## Supplied records:
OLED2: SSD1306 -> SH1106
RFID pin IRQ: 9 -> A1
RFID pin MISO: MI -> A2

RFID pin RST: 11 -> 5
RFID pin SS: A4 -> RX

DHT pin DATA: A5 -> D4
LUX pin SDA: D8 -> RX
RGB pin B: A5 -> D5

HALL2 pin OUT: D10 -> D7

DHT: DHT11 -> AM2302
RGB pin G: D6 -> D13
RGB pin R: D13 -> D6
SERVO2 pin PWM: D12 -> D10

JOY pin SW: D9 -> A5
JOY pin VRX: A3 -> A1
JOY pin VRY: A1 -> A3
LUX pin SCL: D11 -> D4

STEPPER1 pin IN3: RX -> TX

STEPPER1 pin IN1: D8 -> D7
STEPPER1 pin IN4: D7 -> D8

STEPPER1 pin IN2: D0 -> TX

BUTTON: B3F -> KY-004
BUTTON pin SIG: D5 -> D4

## Task to complete:
Output the full listing again, exactly as it stands above.

## Result below:
OLED2: SSD1306 -> SH1106
RFID pin IRQ: 9 -> A1
RFID pin MISO: MI -> A2

RFID pin RST: 11 -> 5
RFID pin SS: A4 -> RX

DHT pin DATA: A5 -> D4
LUX pin SDA: D8 -> RX
RGB pin B: A5 -> D5

HALL2 pin OUT: D10 -> D7

DHT: DHT11 -> AM2302
RGB pin G: D6 -> D13
RGB pin R: D13 -> D6
SERVO2 pin PWM: D12 -> D10

JOY pin SW: D9 -> A5
JOY pin VRX: A3 -> A1
JOY pin VRY: A1 -> A3
LUX pin SCL: D11 -> D4

STEPPER1 pin IN3: RX -> TX

STEPPER1 pin IN1: D8 -> D7
STEPPER1 pin IN4: D7 -> D8

STEPPER1 pin IN2: D0 -> TX

BUTTON: B3F -> KY-004
BUTTON pin SIG: D5 -> D4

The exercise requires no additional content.